Your goal —
The answer must be the full data, restated word for word, with no pictures in it.

Collected data —

•••••

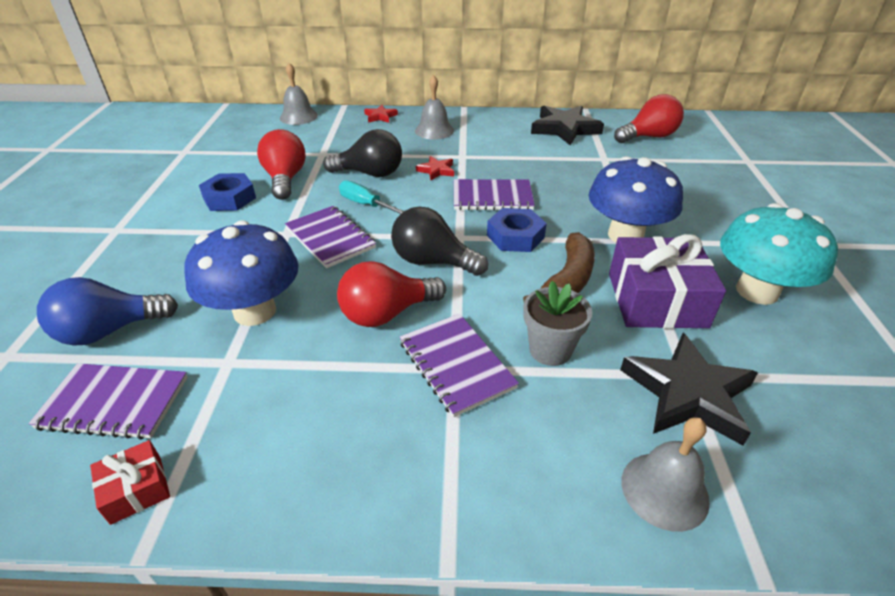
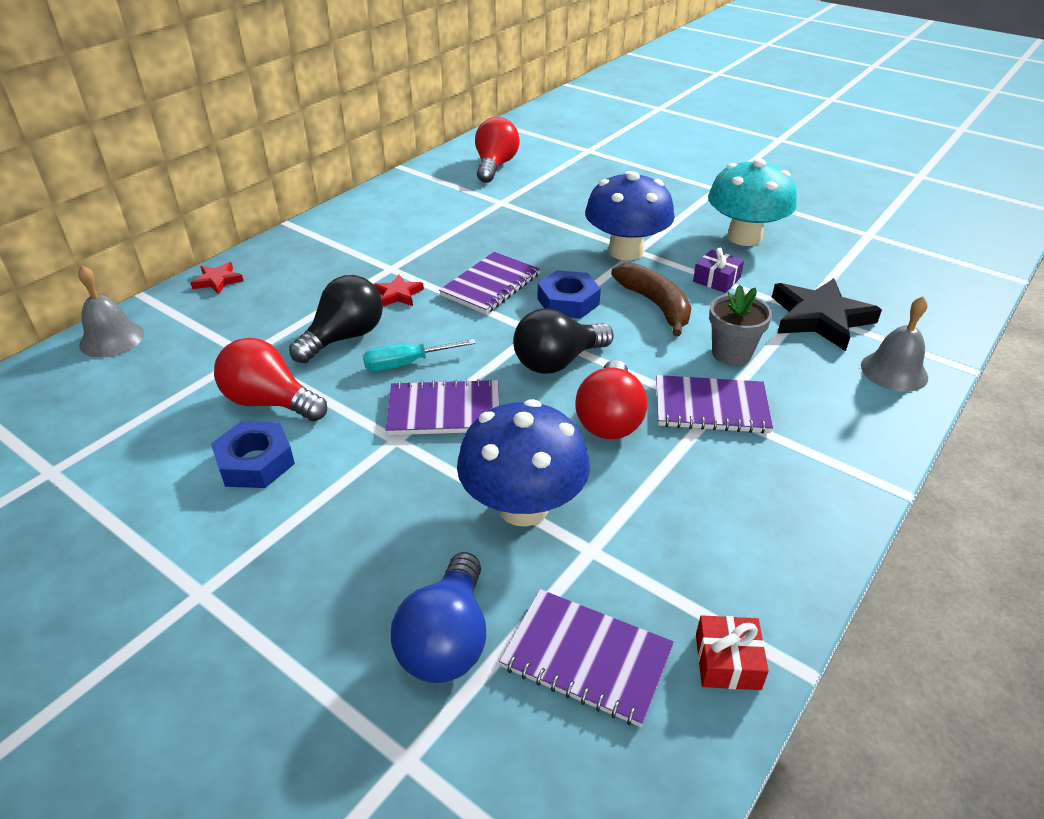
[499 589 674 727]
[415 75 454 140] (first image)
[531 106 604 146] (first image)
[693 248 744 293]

•••••

Task answer —
[499 589 674 727]
[415 75 454 140] (first image)
[531 106 604 146] (first image)
[693 248 744 293]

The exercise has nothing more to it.